(Material for this exercise begins)

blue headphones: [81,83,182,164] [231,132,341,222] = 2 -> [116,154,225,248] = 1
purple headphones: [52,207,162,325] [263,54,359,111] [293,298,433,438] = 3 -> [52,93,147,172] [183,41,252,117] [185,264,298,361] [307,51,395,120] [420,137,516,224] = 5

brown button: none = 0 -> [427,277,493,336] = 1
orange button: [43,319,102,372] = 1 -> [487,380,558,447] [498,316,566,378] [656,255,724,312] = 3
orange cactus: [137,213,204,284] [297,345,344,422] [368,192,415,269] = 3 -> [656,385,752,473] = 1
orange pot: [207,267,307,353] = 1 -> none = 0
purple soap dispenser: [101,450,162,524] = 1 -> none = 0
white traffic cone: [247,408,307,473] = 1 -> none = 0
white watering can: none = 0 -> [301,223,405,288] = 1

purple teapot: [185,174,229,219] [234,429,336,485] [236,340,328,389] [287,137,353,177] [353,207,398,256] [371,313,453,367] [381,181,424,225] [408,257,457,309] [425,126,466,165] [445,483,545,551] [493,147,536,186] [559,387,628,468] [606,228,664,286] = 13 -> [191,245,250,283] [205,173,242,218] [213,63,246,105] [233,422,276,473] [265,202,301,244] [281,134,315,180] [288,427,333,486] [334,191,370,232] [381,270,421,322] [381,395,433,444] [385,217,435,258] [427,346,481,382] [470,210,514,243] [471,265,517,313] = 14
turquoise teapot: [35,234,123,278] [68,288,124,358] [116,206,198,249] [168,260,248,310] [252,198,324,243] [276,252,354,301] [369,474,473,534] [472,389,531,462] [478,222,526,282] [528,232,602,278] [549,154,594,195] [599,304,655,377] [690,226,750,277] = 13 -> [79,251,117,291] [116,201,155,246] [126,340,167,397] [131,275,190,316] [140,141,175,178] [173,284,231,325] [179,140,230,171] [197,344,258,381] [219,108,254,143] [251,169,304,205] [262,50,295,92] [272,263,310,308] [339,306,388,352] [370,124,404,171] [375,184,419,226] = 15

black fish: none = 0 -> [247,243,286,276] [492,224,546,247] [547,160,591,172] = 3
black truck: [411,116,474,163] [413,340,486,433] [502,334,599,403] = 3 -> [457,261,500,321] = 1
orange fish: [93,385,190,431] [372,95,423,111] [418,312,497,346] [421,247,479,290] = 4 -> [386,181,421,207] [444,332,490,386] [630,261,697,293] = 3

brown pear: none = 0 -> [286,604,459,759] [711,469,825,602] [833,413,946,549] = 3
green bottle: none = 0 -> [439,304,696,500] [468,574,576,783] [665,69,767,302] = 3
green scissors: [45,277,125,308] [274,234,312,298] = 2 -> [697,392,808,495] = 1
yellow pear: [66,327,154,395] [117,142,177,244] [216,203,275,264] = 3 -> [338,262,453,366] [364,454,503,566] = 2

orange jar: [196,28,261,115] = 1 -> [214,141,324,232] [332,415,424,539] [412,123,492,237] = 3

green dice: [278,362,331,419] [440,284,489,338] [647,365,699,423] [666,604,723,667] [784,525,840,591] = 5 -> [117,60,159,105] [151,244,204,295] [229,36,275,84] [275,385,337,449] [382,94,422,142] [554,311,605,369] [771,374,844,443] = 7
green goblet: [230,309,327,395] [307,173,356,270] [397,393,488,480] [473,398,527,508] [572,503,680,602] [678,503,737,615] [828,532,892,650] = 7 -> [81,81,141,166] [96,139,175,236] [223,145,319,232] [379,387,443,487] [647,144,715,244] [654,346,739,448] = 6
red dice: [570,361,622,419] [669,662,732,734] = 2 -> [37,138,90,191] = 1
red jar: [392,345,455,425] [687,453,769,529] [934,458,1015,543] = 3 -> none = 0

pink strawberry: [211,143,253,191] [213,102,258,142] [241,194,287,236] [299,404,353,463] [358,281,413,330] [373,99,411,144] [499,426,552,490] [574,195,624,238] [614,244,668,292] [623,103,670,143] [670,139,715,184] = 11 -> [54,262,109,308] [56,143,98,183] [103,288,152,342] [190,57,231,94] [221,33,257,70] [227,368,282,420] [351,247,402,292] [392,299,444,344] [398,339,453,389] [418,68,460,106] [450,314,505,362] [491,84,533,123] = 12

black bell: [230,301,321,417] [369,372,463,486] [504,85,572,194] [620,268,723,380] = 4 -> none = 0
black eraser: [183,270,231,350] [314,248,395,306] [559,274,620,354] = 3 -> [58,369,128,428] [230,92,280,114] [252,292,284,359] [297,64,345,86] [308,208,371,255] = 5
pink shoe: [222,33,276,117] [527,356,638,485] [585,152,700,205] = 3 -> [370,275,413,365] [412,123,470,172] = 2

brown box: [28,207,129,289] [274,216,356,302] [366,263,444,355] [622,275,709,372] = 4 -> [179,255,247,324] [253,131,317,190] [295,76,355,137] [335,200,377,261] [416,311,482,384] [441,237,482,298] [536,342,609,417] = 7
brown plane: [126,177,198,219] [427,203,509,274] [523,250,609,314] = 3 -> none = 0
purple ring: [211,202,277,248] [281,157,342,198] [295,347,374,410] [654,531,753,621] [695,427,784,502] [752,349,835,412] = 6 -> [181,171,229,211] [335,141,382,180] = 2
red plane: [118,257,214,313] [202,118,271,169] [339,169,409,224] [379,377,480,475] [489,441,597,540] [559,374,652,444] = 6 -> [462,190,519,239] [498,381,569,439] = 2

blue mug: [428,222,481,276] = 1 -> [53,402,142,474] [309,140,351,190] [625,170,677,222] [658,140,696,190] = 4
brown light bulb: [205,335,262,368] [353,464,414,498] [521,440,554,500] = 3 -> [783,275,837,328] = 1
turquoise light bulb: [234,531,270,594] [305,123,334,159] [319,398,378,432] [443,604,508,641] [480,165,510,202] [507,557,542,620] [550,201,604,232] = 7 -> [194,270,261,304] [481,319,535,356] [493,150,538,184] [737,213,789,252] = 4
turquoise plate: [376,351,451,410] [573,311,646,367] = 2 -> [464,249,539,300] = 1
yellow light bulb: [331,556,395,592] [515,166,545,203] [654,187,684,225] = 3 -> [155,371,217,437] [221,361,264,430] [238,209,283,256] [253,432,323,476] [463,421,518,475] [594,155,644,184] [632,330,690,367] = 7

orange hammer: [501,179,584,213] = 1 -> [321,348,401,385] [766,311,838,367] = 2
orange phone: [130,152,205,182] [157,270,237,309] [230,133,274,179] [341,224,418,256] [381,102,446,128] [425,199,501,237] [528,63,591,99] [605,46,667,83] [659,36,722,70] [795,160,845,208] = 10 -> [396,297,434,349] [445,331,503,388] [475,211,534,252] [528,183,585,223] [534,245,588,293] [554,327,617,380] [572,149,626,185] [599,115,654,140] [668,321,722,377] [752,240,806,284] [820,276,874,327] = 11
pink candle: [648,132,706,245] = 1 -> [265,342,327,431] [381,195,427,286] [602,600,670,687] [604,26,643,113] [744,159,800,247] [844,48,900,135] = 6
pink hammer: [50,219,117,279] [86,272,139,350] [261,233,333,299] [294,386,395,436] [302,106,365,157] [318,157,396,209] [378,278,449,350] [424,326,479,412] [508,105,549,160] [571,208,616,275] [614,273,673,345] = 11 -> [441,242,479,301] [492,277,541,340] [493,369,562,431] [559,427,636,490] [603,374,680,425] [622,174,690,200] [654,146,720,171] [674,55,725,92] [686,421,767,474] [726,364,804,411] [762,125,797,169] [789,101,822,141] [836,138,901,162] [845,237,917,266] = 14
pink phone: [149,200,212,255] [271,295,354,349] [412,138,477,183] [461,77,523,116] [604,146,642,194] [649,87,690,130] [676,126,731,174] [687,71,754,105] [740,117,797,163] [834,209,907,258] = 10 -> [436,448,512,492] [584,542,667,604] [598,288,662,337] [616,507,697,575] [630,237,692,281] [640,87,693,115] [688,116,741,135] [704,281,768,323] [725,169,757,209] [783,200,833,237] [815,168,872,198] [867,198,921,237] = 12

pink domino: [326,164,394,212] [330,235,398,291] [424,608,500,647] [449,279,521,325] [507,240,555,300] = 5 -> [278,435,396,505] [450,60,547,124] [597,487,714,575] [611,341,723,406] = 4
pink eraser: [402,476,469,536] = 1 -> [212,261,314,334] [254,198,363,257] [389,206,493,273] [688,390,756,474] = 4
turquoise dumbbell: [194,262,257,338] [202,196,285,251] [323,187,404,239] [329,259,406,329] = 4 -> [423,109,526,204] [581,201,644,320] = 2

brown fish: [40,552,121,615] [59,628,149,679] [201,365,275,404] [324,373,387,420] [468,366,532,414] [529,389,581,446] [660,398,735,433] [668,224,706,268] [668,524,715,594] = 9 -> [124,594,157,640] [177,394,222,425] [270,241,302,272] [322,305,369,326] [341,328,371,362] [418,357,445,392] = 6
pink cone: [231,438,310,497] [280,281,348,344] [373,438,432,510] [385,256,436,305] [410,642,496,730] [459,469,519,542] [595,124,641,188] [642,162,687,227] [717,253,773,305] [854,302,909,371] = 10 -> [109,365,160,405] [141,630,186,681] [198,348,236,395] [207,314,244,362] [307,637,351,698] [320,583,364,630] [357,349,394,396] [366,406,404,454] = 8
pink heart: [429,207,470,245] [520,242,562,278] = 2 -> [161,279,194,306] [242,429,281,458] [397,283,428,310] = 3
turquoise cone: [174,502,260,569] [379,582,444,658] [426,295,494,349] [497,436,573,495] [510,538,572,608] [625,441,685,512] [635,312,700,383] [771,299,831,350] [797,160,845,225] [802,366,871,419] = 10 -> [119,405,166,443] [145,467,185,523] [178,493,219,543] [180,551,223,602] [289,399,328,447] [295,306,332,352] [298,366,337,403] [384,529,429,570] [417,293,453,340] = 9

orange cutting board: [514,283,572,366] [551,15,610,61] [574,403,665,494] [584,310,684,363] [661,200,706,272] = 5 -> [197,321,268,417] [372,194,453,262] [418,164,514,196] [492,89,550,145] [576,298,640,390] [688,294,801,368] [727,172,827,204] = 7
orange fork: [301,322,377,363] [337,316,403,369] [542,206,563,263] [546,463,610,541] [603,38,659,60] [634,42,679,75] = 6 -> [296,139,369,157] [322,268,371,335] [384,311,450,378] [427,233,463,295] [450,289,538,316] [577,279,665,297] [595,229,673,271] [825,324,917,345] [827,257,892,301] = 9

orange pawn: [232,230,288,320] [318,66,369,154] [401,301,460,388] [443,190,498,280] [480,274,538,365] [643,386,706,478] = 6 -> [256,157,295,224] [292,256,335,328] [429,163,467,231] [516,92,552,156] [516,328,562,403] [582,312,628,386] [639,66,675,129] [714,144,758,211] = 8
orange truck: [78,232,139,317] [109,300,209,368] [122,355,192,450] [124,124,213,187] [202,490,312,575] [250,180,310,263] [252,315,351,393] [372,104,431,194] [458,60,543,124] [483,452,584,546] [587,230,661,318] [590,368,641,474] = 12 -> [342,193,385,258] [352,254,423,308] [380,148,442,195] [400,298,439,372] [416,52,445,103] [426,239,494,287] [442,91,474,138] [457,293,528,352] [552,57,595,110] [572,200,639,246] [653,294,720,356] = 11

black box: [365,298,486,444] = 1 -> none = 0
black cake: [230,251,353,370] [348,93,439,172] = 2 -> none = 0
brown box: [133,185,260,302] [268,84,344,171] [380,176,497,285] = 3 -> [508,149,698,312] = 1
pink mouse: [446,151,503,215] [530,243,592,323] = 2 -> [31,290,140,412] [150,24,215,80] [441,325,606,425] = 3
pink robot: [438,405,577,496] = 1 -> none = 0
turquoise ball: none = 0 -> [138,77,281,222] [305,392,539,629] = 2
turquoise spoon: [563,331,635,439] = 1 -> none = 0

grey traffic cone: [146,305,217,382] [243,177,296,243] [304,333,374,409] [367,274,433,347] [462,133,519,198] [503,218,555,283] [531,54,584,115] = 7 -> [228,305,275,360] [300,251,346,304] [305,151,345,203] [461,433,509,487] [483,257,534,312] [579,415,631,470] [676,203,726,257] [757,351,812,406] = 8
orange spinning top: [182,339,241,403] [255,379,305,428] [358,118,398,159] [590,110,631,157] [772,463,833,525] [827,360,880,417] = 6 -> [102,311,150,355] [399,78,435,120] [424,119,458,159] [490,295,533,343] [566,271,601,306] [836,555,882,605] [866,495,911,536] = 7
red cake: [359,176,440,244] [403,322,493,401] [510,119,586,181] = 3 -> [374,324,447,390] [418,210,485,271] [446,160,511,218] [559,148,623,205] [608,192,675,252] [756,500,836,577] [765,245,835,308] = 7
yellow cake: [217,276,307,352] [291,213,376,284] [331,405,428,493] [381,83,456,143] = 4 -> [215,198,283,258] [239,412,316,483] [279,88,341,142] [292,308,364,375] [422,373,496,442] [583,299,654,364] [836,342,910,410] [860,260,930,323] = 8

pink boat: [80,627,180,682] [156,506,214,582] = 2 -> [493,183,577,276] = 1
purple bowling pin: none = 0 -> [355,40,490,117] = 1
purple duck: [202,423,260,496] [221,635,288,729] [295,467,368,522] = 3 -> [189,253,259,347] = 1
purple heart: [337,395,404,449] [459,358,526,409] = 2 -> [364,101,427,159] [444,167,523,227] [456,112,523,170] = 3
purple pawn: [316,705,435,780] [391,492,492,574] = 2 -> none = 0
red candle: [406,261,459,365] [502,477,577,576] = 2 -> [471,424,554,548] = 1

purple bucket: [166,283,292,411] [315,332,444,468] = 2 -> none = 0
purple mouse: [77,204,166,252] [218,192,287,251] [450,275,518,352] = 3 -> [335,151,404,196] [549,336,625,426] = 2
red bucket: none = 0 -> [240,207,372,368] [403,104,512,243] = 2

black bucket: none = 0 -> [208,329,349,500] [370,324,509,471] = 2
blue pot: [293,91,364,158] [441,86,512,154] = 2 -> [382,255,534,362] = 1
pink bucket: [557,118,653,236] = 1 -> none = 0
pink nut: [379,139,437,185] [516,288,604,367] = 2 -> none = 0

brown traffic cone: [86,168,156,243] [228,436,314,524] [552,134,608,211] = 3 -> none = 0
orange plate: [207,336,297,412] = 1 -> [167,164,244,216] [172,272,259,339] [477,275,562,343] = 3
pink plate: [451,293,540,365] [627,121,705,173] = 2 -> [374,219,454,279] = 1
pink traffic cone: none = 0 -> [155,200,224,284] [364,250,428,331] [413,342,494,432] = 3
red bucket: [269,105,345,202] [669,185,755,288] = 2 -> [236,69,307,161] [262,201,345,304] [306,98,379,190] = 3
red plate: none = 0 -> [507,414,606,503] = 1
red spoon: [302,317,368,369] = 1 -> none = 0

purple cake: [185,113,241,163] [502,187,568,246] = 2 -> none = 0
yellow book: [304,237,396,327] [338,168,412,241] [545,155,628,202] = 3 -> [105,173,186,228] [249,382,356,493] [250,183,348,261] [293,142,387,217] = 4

(Material for this exercise ends)

Request -
Look above for the line holding "orange phone: [130,152,205,182]", then set down exactly that line and every line after it up to and including the line holding "pink candle: [648,132,706,245]", with nothing else.

Response to the exercise -
orange phone: [130,152,205,182] [157,270,237,309] [230,133,274,179] [341,224,418,256] [381,102,446,128] [425,199,501,237] [528,63,591,99] [605,46,667,83] [659,36,722,70] [795,160,845,208] = 10 -> [396,297,434,349] [445,331,503,388] [475,211,534,252] [528,183,585,223] [534,245,588,293] [554,327,617,380] [572,149,626,185] [599,115,654,140] [668,321,722,377] [752,240,806,284] [820,276,874,327] = 11
pink candle: [648,132,706,245] = 1 -> [265,342,327,431] [381,195,427,286] [602,600,670,687] [604,26,643,113] [744,159,800,247] [844,48,900,135] = 6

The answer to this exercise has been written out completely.